--- Start ---

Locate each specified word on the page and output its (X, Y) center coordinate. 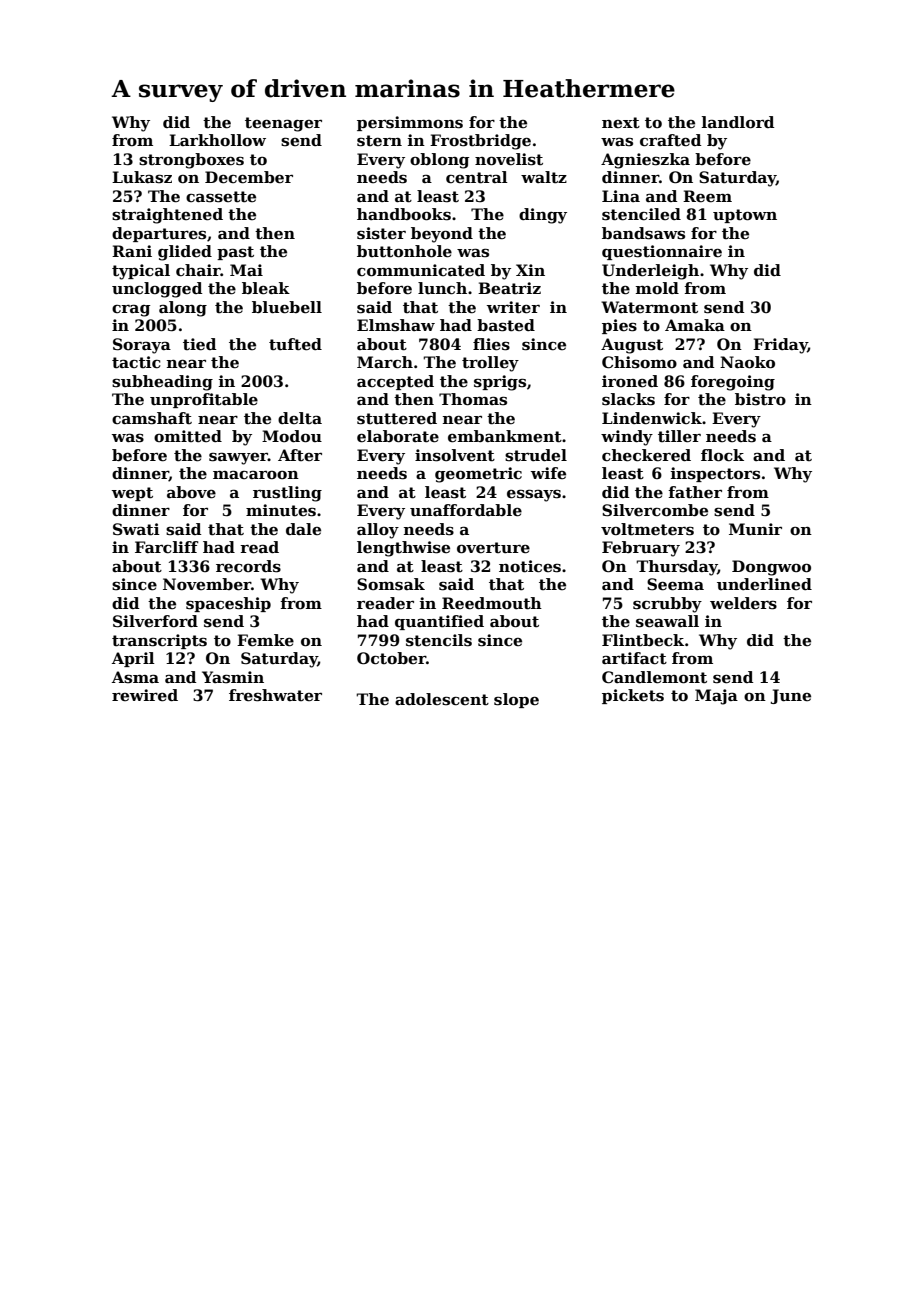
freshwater (275, 695)
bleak (266, 288)
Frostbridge (480, 142)
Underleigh (650, 272)
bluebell (287, 307)
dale (303, 529)
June (791, 696)
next (621, 123)
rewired (145, 695)
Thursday (676, 568)
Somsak (391, 584)
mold (657, 288)
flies (491, 344)
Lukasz (142, 177)
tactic (136, 362)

--- End ---

Task statement
Write out every line of the items above word for word, leaving out the pictures.

Solution below
Locate each specified word on the page and output its (X, Y) center coordinate. 
freshwater (275, 695)
bleak (266, 288)
Frostbridge (480, 142)
Underleigh (650, 272)
bluebell (287, 307)
dale (303, 529)
June (791, 696)
next (621, 123)
rewired (145, 695)
Thursday (676, 568)
Somsak (391, 584)
mold (657, 288)
flies (491, 344)
Lukasz (142, 177)
tactic (136, 362)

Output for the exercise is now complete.